- [TASK DESCRIPTION] Below is a listing. Set down exactly the lines from the one containing "ENC3 pin SW: 15 -> 16" through the one containing "JOY2 pin SW: D27 -> D18", both ends included, and leave out the rest.

- [EXERCISE INPUT]
________________________________________
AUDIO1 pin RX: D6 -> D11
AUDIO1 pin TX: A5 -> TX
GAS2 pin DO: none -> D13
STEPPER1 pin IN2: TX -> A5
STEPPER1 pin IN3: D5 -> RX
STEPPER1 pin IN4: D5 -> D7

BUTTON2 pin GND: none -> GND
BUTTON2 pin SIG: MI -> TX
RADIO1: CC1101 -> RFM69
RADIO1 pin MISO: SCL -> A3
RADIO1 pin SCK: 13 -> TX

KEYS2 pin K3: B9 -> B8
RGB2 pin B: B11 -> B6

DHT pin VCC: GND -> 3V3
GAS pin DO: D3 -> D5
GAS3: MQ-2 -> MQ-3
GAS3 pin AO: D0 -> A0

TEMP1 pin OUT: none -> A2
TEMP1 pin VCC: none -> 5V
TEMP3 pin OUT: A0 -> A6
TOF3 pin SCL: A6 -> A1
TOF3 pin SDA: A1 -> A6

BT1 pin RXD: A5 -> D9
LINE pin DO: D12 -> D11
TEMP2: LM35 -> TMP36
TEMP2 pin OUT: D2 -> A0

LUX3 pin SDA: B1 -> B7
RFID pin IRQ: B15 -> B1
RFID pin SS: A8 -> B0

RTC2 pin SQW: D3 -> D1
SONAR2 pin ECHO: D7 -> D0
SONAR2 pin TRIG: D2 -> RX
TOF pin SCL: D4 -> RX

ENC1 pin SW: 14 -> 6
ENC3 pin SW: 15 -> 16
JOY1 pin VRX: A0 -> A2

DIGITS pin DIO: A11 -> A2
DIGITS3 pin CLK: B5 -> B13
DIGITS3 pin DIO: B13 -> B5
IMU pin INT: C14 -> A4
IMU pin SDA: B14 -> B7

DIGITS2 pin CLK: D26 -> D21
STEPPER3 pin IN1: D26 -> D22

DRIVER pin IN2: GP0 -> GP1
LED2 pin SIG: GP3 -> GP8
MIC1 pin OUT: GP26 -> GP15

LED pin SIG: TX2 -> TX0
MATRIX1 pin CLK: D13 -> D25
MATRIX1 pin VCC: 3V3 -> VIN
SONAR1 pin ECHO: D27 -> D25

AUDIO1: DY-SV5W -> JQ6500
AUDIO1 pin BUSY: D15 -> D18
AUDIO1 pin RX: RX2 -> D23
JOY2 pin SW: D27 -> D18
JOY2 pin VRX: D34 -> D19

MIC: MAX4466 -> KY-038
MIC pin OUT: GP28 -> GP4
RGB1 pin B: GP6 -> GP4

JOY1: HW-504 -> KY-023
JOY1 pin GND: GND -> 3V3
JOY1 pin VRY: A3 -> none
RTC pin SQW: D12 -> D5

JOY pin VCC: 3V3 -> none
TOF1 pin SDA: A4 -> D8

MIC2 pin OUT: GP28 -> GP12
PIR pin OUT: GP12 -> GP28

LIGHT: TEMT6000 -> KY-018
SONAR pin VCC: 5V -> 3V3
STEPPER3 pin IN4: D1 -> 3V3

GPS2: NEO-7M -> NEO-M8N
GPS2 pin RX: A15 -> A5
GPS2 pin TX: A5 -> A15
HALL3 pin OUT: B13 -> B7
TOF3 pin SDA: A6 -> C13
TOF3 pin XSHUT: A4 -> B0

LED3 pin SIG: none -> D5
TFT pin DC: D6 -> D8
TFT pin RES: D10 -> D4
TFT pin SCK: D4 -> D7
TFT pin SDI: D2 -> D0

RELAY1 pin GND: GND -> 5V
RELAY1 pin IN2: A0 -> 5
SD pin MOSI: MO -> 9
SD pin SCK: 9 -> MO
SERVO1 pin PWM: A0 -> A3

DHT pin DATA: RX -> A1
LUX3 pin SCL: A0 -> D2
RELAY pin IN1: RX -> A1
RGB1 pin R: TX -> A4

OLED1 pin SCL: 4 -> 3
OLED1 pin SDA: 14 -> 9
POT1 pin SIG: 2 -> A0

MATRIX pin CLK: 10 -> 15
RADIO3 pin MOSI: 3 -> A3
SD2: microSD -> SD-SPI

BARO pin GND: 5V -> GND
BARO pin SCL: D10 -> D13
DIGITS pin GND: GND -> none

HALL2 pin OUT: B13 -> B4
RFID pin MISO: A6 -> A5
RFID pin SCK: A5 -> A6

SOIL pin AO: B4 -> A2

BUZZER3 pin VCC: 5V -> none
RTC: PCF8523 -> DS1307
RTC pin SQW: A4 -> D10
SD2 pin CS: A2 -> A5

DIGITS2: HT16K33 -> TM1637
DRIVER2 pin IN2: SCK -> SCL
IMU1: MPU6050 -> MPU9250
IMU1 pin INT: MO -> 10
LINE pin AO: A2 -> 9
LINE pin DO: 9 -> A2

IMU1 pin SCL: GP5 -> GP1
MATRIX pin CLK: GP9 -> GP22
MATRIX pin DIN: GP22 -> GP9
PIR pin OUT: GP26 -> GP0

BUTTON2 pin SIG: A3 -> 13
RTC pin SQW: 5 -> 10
________________________________________
- [PROBLEM SOLUTION]
ENC3 pin SW: 15 -> 16
JOY1 pin VRX: A0 -> A2

DIGITS pin DIO: A11 -> A2
DIGITS3 pin CLK: B5 -> B13
DIGITS3 pin DIO: B13 -> B5
IMU pin INT: C14 -> A4
IMU pin SDA: B14 -> B7

DIGITS2 pin CLK: D26 -> D21
STEPPER3 pin IN1: D26 -> D22

DRIVER pin IN2: GP0 -> GP1
LED2 pin SIG: GP3 -> GP8
MIC1 pin OUT: GP26 -> GP15

LED pin SIG: TX2 -> TX0
MATRIX1 pin CLK: D13 -> D25
MATRIX1 pin VCC: 3V3 -> VIN
SONAR1 pin ECHO: D27 -> D25

AUDIO1: DY-SV5W -> JQ6500
AUDIO1 pin BUSY: D15 -> D18
AUDIO1 pin RX: RX2 -> D23
JOY2 pin SW: D27 -> D18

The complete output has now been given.